## YOUR ASSIGNMENT
Write the line that contains "camera: 10 degrees left, 0 degrees up" and each one after it, word for word, ending with the final line of the data.

## DATA TO EXAMINE
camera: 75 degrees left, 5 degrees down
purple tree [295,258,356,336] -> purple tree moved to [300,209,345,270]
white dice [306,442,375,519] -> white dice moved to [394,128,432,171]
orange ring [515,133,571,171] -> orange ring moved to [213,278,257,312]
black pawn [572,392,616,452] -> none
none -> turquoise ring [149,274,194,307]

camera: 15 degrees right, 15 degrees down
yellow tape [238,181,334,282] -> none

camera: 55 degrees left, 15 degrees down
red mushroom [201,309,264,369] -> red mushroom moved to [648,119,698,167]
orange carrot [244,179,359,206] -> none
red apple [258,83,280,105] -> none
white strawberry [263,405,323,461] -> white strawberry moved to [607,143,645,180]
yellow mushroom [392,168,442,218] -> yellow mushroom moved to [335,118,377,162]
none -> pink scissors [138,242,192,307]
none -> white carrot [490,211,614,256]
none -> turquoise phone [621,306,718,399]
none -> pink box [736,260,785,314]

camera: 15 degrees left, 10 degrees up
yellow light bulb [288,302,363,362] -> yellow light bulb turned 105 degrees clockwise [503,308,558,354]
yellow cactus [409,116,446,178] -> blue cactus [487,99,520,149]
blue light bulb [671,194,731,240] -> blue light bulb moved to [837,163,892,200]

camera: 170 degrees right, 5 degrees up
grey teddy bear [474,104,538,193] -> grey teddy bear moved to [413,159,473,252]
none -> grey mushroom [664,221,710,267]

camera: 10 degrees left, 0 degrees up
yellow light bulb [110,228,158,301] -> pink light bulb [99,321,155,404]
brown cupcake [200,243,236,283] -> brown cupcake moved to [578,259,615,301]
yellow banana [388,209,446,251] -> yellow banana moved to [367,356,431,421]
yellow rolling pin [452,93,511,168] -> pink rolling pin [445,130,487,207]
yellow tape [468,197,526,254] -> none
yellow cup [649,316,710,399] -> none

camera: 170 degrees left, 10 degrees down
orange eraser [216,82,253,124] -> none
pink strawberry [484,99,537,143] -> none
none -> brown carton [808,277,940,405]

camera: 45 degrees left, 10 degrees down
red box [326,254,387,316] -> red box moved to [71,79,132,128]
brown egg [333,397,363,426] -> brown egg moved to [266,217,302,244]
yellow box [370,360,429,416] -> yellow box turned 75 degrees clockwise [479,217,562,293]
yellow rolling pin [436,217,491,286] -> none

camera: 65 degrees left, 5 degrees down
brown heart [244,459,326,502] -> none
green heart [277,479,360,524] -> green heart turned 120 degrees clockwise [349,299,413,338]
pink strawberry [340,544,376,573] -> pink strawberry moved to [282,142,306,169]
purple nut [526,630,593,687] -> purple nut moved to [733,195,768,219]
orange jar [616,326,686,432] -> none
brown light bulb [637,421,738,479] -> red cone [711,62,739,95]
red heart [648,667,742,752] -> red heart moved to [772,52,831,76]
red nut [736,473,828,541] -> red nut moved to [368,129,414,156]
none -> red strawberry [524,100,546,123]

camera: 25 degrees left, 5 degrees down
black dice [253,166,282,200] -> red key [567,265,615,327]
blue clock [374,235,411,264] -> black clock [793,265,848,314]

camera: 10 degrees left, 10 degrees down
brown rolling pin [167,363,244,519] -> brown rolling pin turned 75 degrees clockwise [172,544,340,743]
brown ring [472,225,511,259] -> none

## SOLUTION TO THE PROBLEM
camera: 10 degrees left, 0 degrees up
yellow light bulb [110,228,158,301] -> pink light bulb [99,321,155,404]
brown cupcake [200,243,236,283] -> brown cupcake moved to [578,259,615,301]
yellow banana [388,209,446,251] -> yellow banana moved to [367,356,431,421]
yellow rolling pin [452,93,511,168] -> pink rolling pin [445,130,487,207]
yellow tape [468,197,526,254] -> none
yellow cup [649,316,710,399] -> none

camera: 170 degrees left, 10 degrees down
orange eraser [216,82,253,124] -> none
pink strawberry [484,99,537,143] -> none
none -> brown carton [808,277,940,405]

camera: 45 degrees left, 10 degrees down
red box [326,254,387,316] -> red box moved to [71,79,132,128]
brown egg [333,397,363,426] -> brown egg moved to [266,217,302,244]
yellow box [370,360,429,416] -> yellow box turned 75 degrees clockwise [479,217,562,293]
yellow rolling pin [436,217,491,286] -> none

camera: 65 degrees left, 5 degrees down
brown heart [244,459,326,502] -> none
green heart [277,479,360,524] -> green heart turned 120 degrees clockwise [349,299,413,338]
pink strawberry [340,544,376,573] -> pink strawberry moved to [282,142,306,169]
purple nut [526,630,593,687] -> purple nut moved to [733,195,768,219]
orange jar [616,326,686,432] -> none
brown light bulb [637,421,738,479] -> red cone [711,62,739,95]
red heart [648,667,742,752] -> red heart moved to [772,52,831,76]
red nut [736,473,828,541] -> red nut moved to [368,129,414,156]
none -> red strawberry [524,100,546,123]

camera: 25 degrees left, 5 degrees down
black dice [253,166,282,200] -> red key [567,265,615,327]
blue clock [374,235,411,264] -> black clock [793,265,848,314]

camera: 10 degrees left, 10 degrees down
brown rolling pin [167,363,244,519] -> brown rolling pin turned 75 degrees clockwise [172,544,340,743]
brown ring [472,225,511,259] -> none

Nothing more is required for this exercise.